◆ **WHAT THE TASK ASKS**: Identify each line of the items below that contains the word "David", and copy those lines. Case counts.

◆ **DATA RECORDS**:
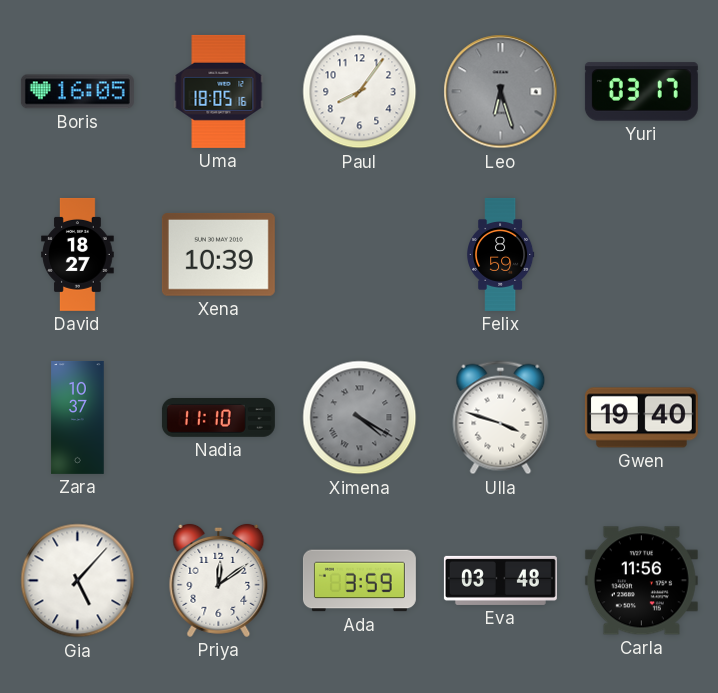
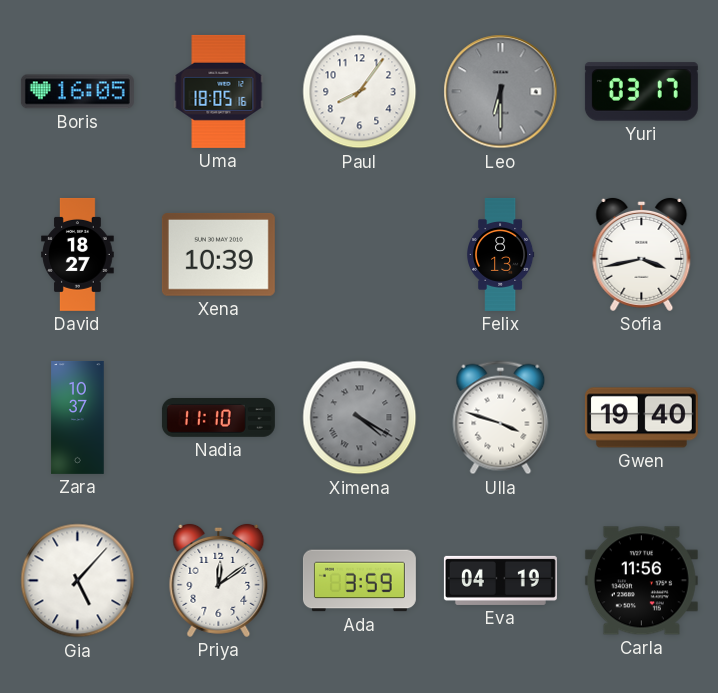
Leo: 6:27 -> 6:30
Felix: 8:59 -> 8:13
Sofia: none -> 3:43
Eva: 03:48 -> 04:19
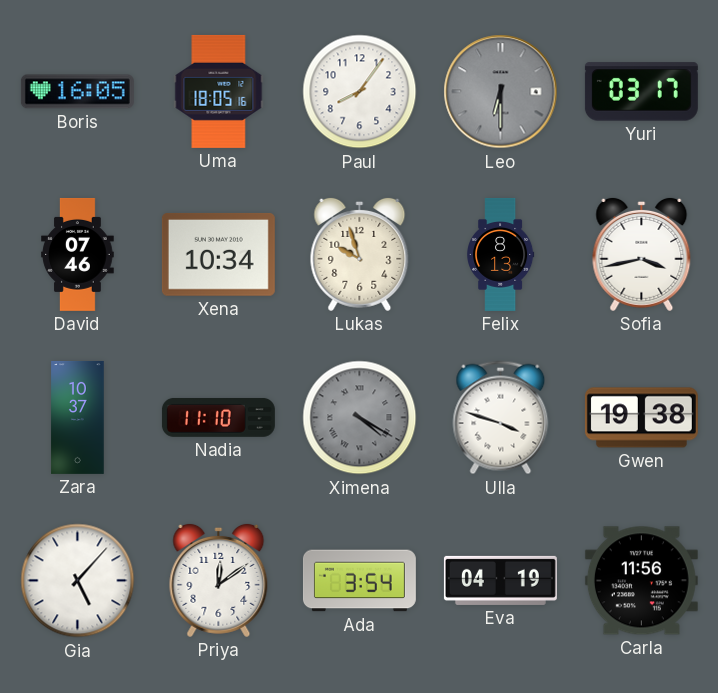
David: 18:27 -> 07:46
Xena: 10:39 -> 10:34
Lukas: none -> 9:57
Gwen: 19:40 -> 19:38
Ada: 3:59 -> 3:54
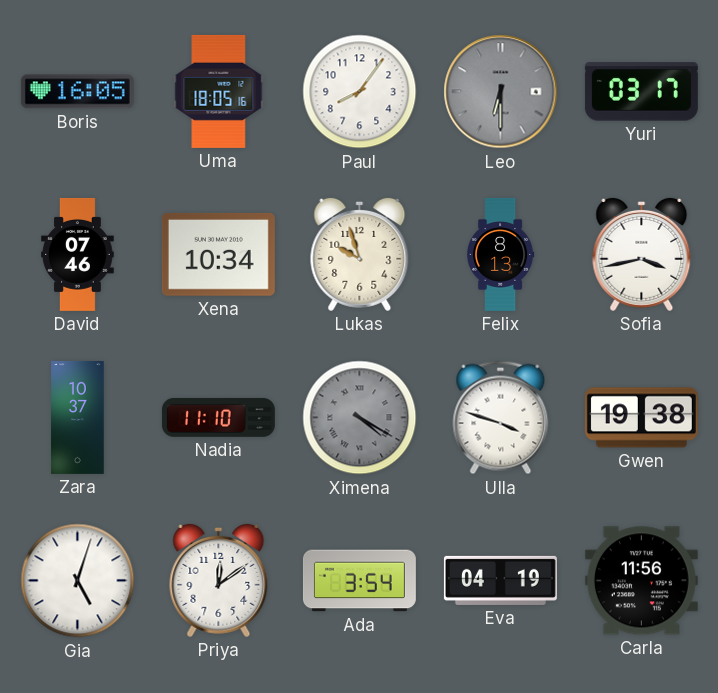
Gia: 5:07 -> 5:03
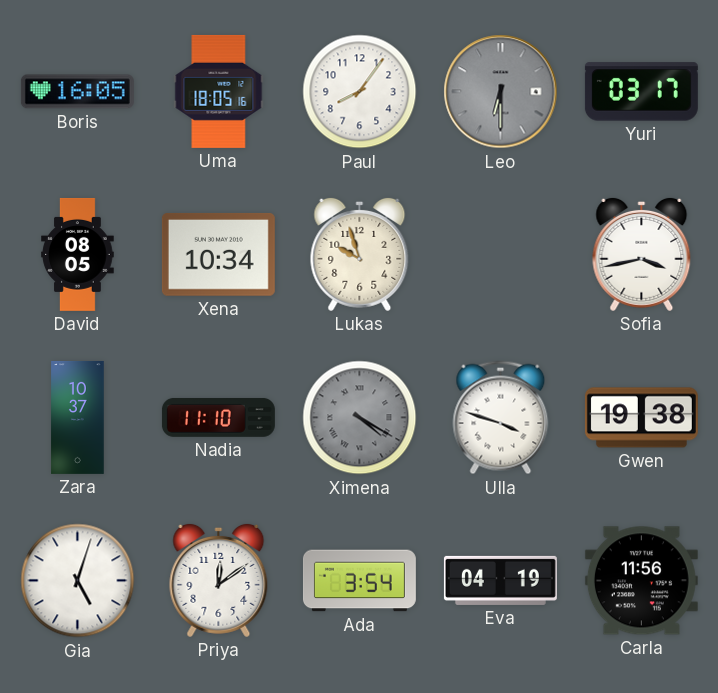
David: 07:46 -> 08:05
Felix: 8:13 -> none
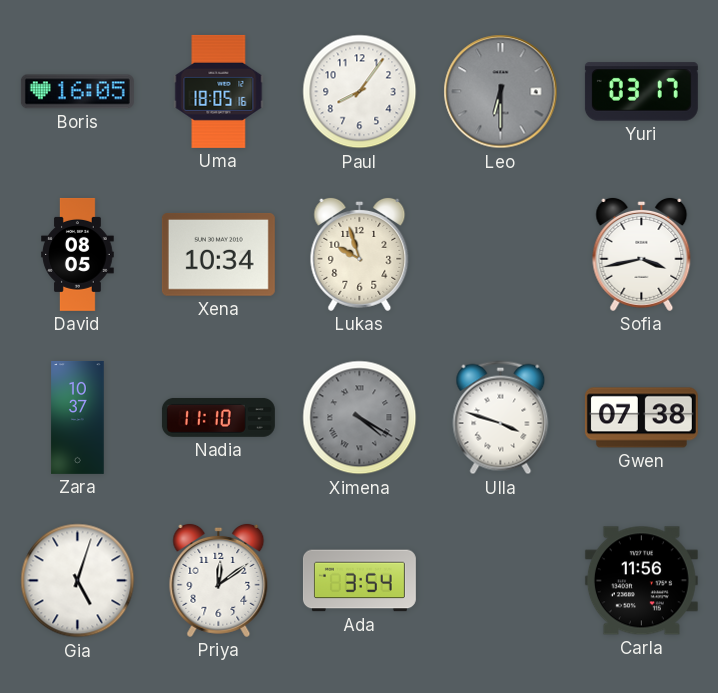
Gwen: 19:38 -> 07:38
Eva: 04:19 -> none
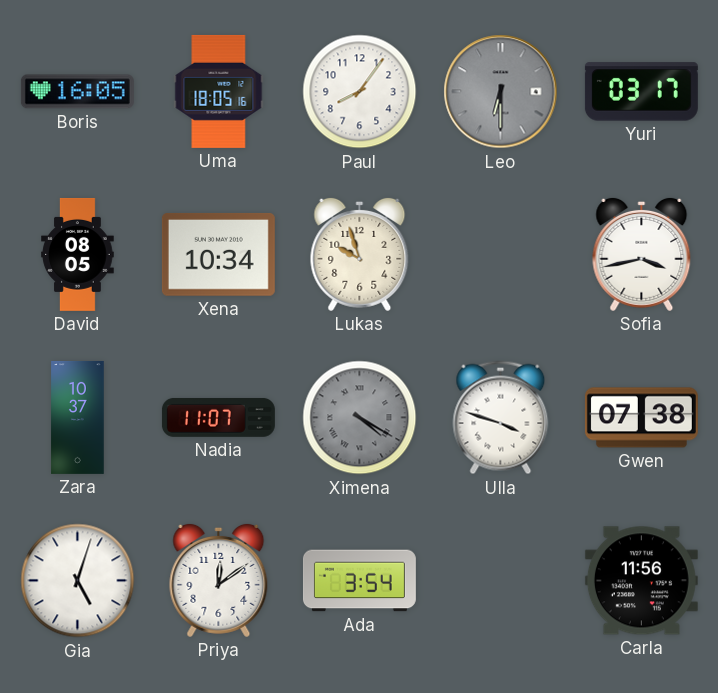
Nadia: 11:10 -> 11:07
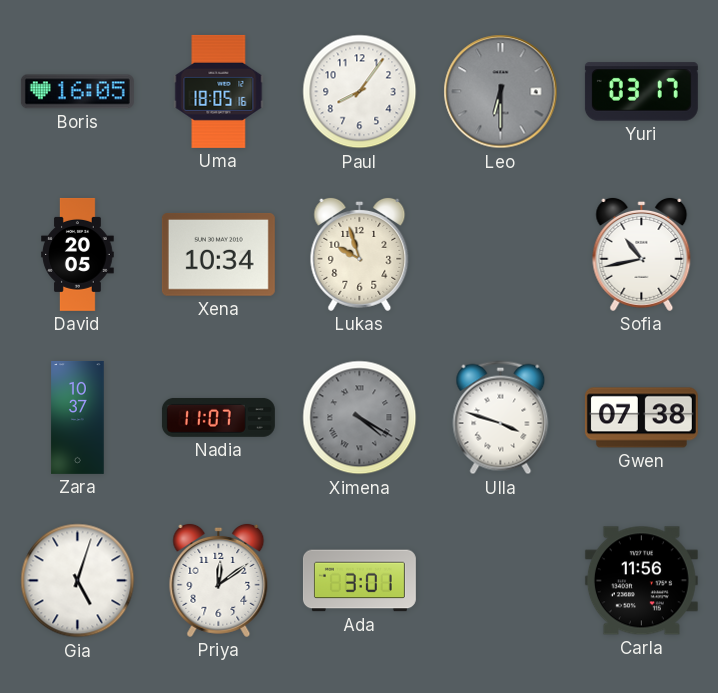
David: 08:05 -> 20:05
Sofia: 3:43 -> 10:43
Ada: 3:54 -> 3:01
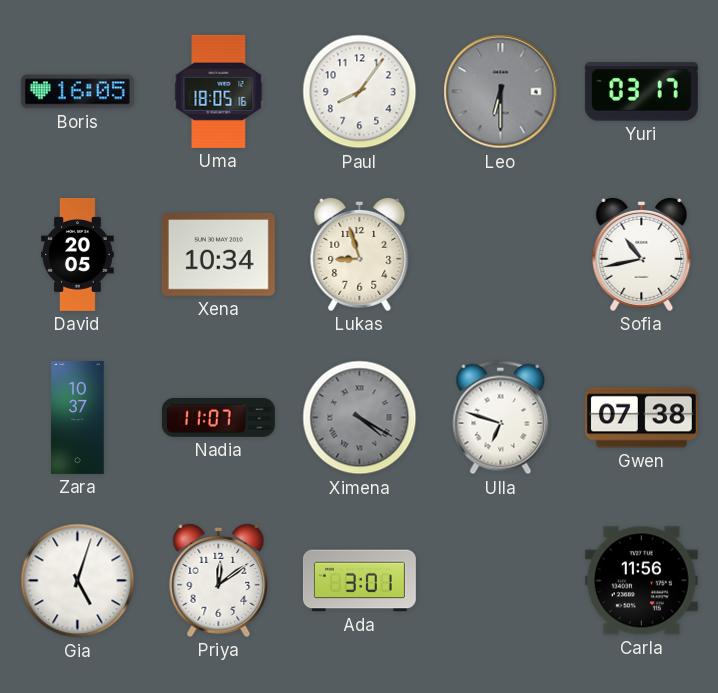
Lukas: 9:57 -> 8:57
Ulla: 3:48 -> 6:48
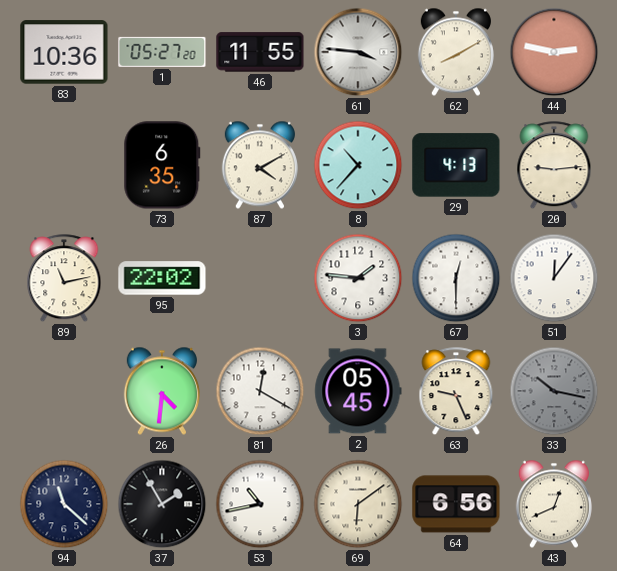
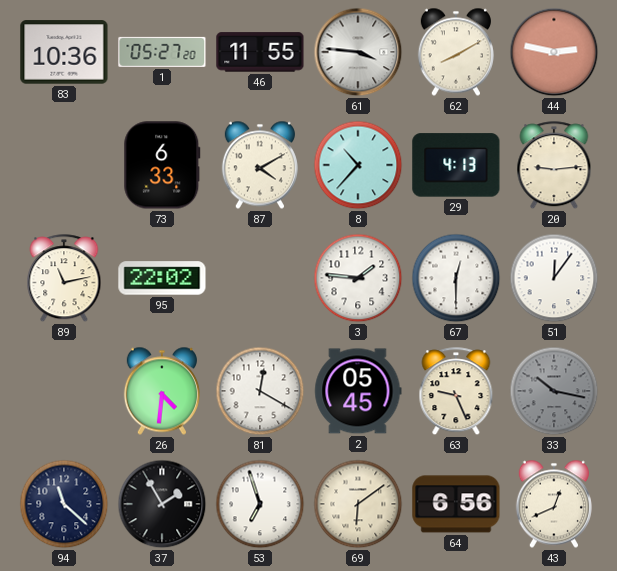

◆ **TASK ANSWER**:
David: 18:27 -> 07:46
David: 07:46 -> 08:05
David: 08:05 -> 20:05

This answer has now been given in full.